• _Extracted entries_:

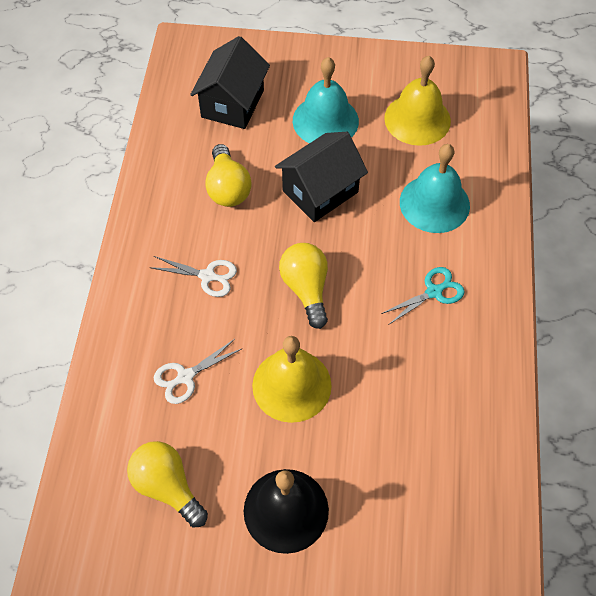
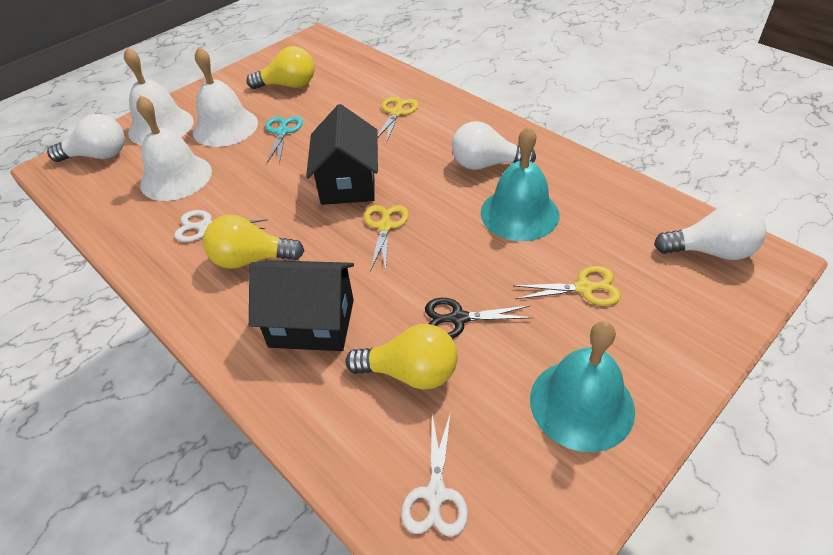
black bell: 1 -> 0
black scissors: 0 -> 1
white bell: 0 -> 3
white light bulb: 0 -> 3
yellow bell: 2 -> 0
yellow scissors: 0 -> 3

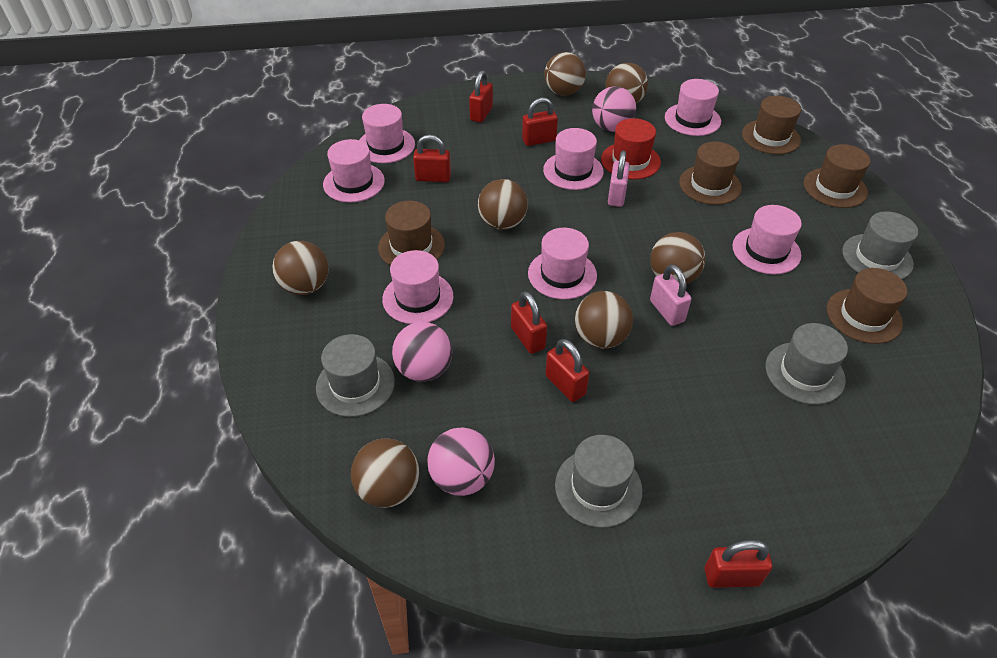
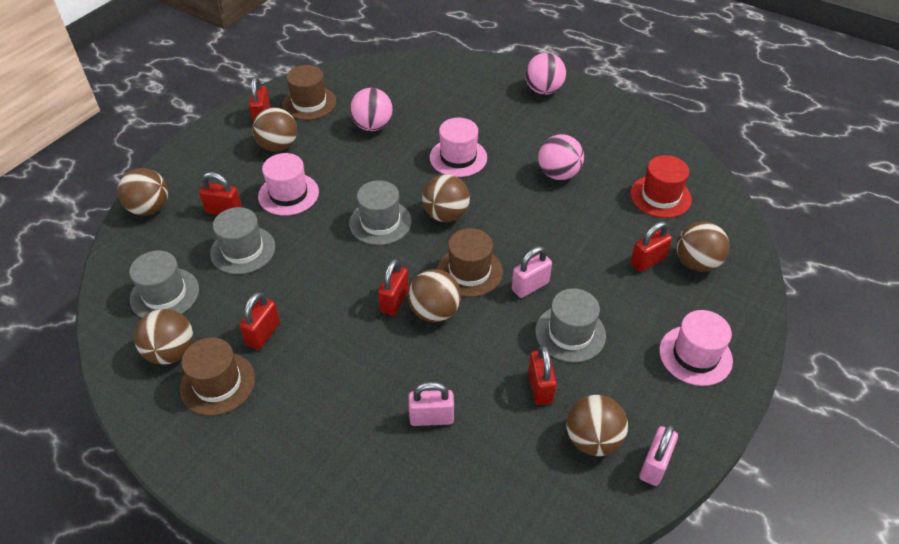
brown hat: 5 -> 3
pink hat: 7 -> 3
pink padlock: 2 -> 3

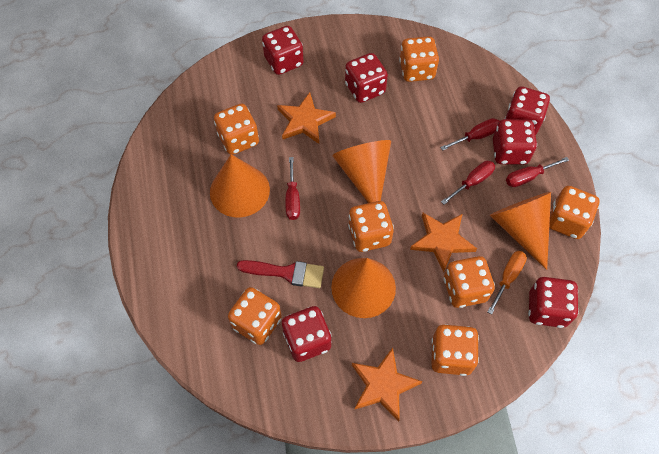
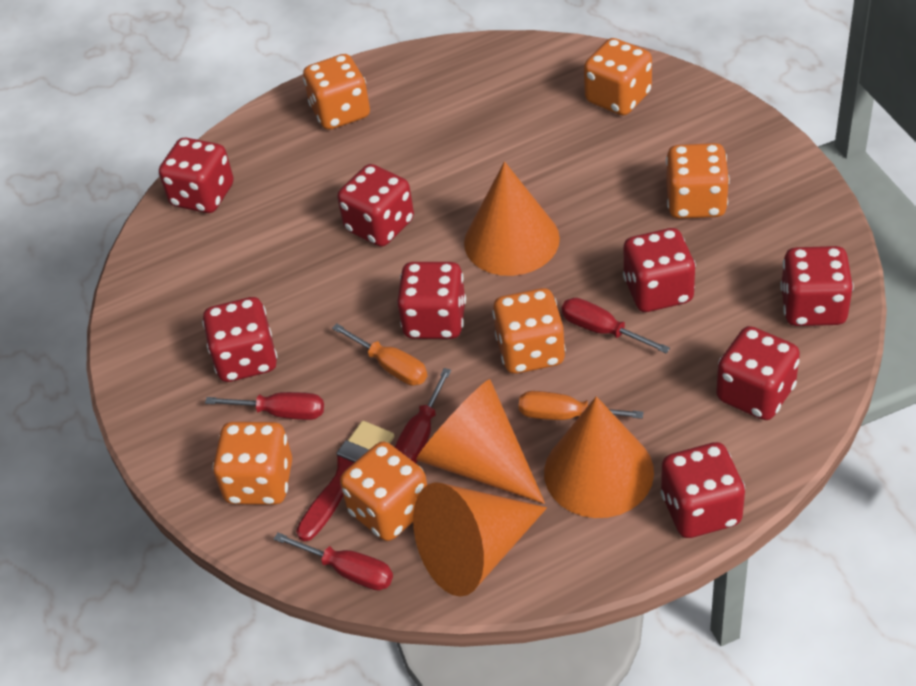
orange dice: 7 -> 6
orange screwdriver: 1 -> 2
orange star: 3 -> 0
red dice: 6 -> 8

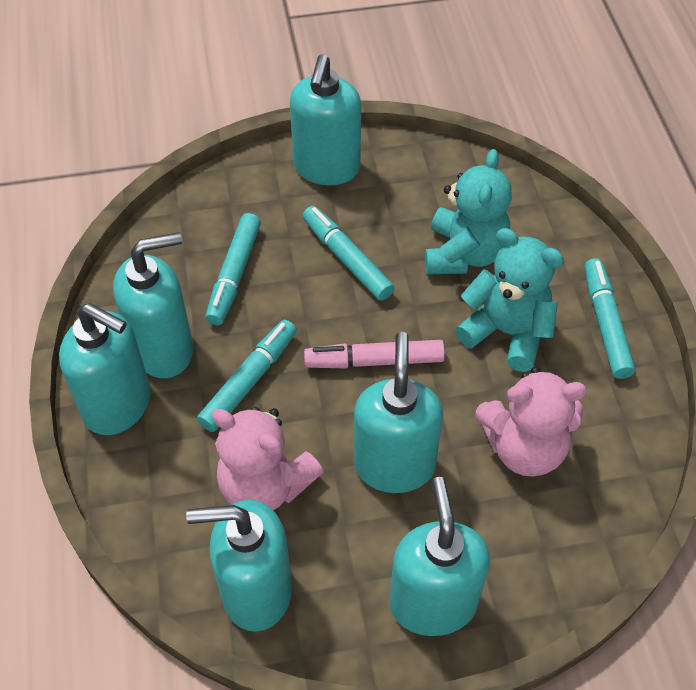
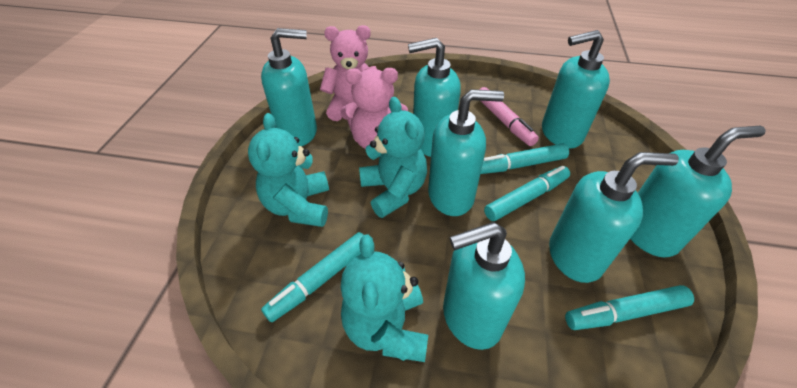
turquoise soap dispenser: 6 -> 7
turquoise teddy bear: 2 -> 3

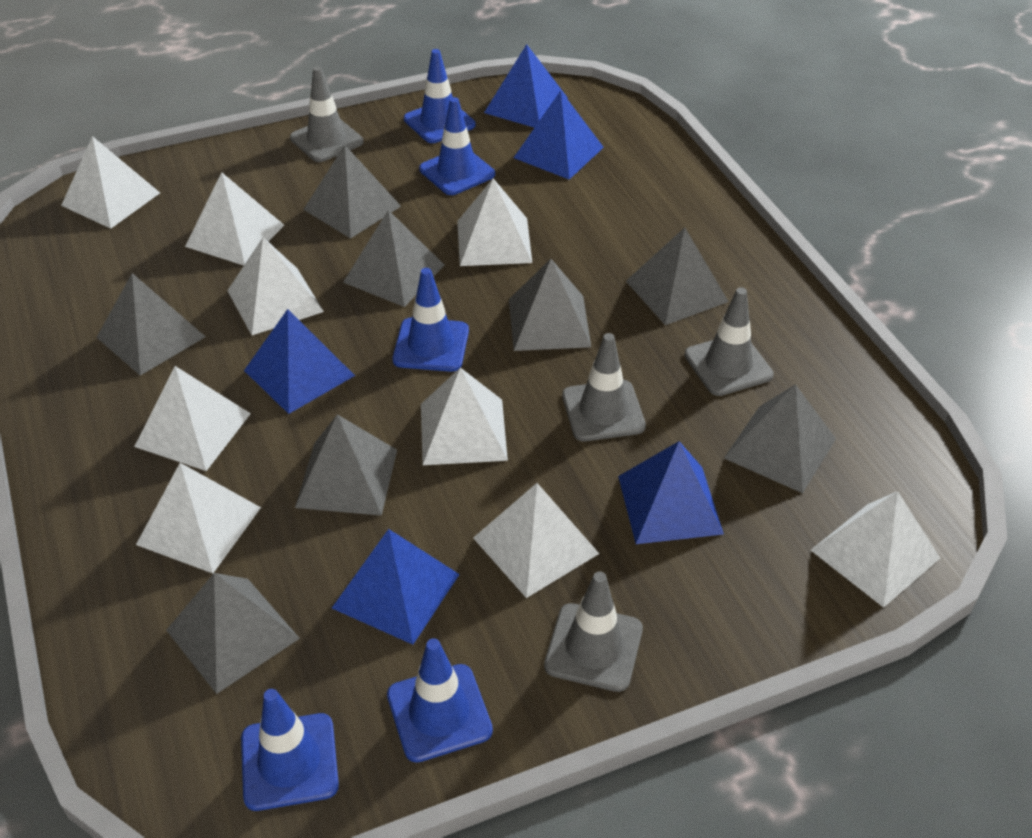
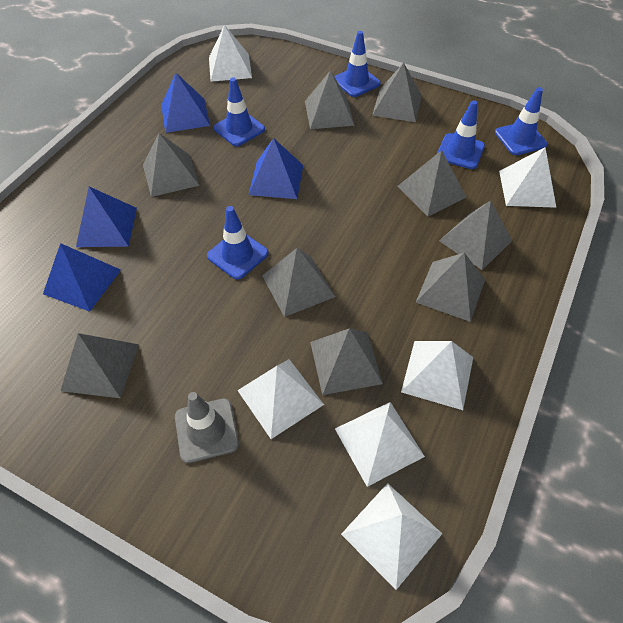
blue pyramid: 5 -> 4
grey pyramid: 8 -> 9
grey traffic cone: 4 -> 1
white pyramid: 9 -> 6

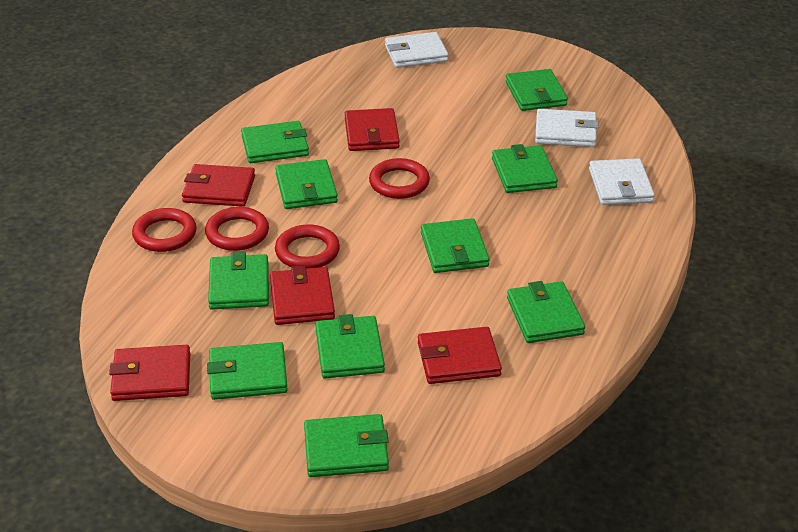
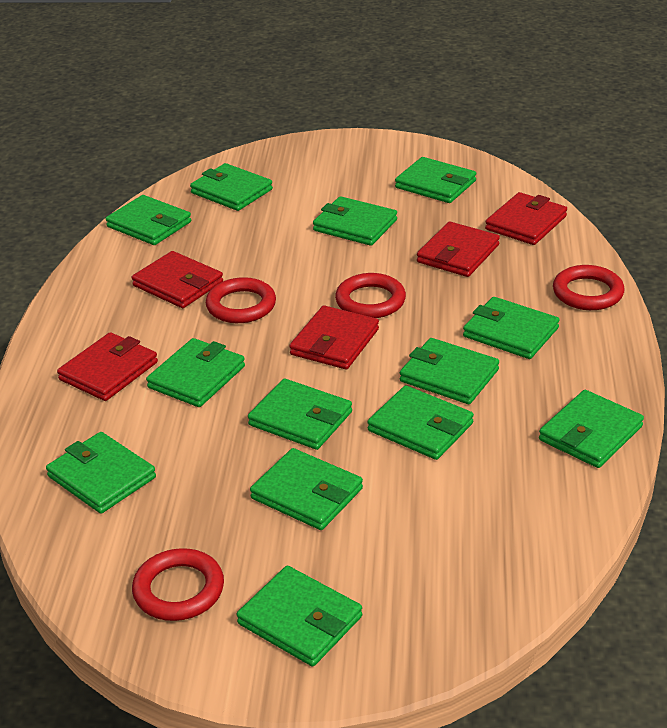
green wallet: 10 -> 13
white wallet: 3 -> 0

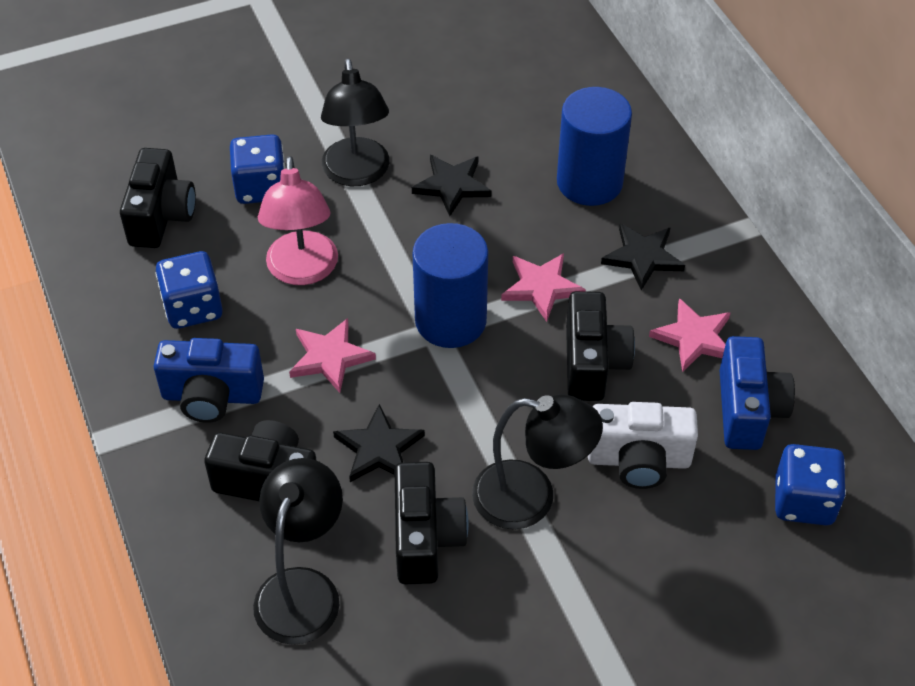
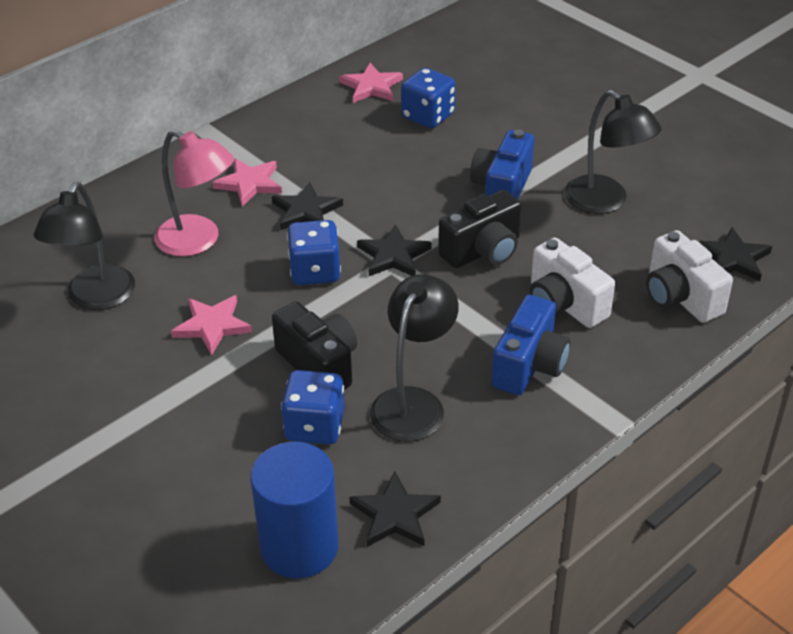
black camera: 4 -> 2
black star: 3 -> 4
blue cylinder: 2 -> 1
white camera: 1 -> 2

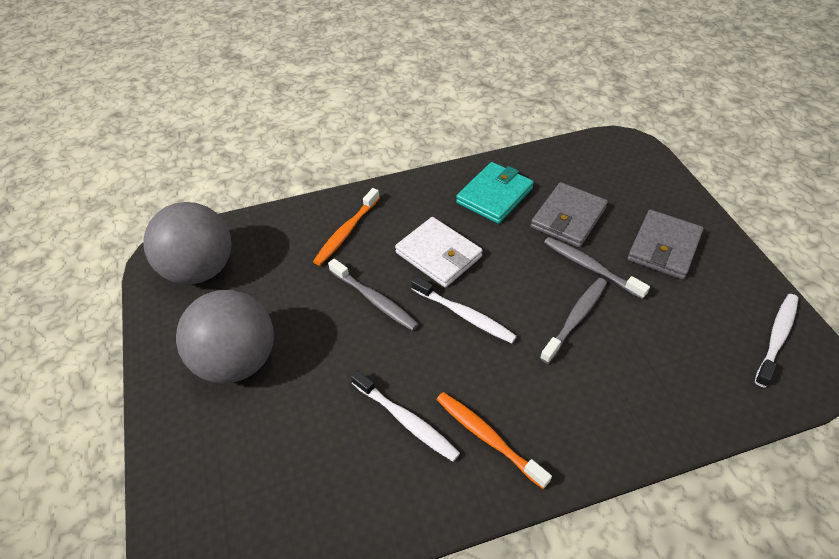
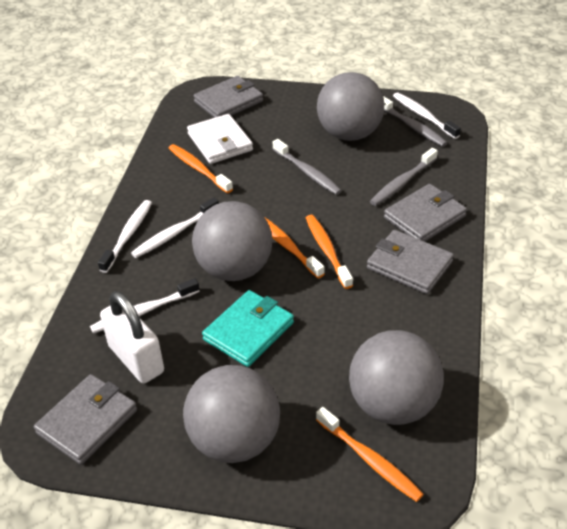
grey ball: 2 -> 4
grey wallet: 2 -> 4
orange toothbrush: 2 -> 4
white padlock: 0 -> 1
white toothbrush: 3 -> 4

• _Work required_:
Starting at the line that holds "black star: 3 -> 4", retype every line through the end of the data, both ends included. Pictures stay out of the copy.

• _Solved problem_:
black star: 3 -> 4
blue cylinder: 2 -> 1
white camera: 1 -> 2

grey ball: 2 -> 4
grey wallet: 2 -> 4
orange toothbrush: 2 -> 4
white padlock: 0 -> 1
white toothbrush: 3 -> 4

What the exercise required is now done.